** Opening Provided information block **

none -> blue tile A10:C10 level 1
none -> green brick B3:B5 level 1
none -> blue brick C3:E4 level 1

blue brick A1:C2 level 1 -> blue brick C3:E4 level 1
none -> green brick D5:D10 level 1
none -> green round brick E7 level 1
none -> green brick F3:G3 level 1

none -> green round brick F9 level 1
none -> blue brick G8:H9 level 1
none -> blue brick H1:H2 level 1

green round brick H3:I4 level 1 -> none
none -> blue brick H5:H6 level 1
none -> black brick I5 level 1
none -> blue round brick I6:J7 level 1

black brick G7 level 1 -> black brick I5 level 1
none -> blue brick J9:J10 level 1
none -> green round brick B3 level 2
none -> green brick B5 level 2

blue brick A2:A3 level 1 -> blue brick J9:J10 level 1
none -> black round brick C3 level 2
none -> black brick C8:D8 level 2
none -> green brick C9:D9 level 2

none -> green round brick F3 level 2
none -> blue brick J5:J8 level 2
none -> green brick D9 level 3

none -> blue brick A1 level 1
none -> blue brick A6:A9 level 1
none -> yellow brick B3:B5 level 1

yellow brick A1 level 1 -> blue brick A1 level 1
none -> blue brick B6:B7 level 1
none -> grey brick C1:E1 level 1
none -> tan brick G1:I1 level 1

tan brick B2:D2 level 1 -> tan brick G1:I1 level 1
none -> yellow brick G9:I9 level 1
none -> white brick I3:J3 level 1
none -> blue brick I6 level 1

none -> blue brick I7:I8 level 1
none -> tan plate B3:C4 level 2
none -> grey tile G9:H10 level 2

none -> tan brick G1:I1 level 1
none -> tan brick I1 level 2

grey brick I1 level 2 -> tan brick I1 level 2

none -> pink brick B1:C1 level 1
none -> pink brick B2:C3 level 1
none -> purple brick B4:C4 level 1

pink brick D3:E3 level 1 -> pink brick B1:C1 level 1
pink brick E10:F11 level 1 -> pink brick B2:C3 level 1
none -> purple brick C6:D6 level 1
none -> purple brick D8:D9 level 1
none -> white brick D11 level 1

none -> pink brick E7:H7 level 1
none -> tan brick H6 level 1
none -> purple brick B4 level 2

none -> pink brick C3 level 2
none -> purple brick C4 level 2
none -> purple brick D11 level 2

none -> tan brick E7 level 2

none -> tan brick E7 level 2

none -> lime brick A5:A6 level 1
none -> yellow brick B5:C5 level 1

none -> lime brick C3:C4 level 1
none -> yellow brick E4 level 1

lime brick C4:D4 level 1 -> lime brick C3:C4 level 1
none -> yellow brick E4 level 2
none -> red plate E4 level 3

** Closing Provided information block **

# Task goal
From the line that contains "tan brick B2:D2" down to the last line above, print each line exactly as it appears.

# Your solution
tan brick B2:D2 level 1 -> tan brick G1:I1 level 1
none -> yellow brick G9:I9 level 1
none -> white brick I3:J3 level 1
none -> blue brick I6 level 1

none -> blue brick I7:I8 level 1
none -> tan plate B3:C4 level 2
none -> grey tile G9:H10 level 2

none -> tan brick G1:I1 level 1
none -> tan brick I1 level 2

grey brick I1 level 2 -> tan brick I1 level 2

none -> pink brick B1:C1 level 1
none -> pink brick B2:C3 level 1
none -> purple brick B4:C4 level 1

pink brick D3:E3 level 1 -> pink brick B1:C1 level 1
pink brick E10:F11 level 1 -> pink brick B2:C3 level 1
none -> purple brick C6:D6 level 1
none -> purple brick D8:D9 level 1
none -> white brick D11 level 1

none -> pink brick E7:H7 level 1
none -> tan brick H6 level 1
none -> purple brick B4 level 2

none -> pink brick C3 level 2
none -> purple brick C4 level 2
none -> purple brick D11 level 2

none -> tan brick E7 level 2

none -> tan brick E7 level 2

none -> lime brick A5:A6 level 1
none -> yellow brick B5:C5 level 1

none -> lime brick C3:C4 level 1
none -> yellow brick E4 level 1

lime brick C4:D4 level 1 -> lime brick C3:C4 level 1
none -> yellow brick E4 level 2
none -> red plate E4 level 3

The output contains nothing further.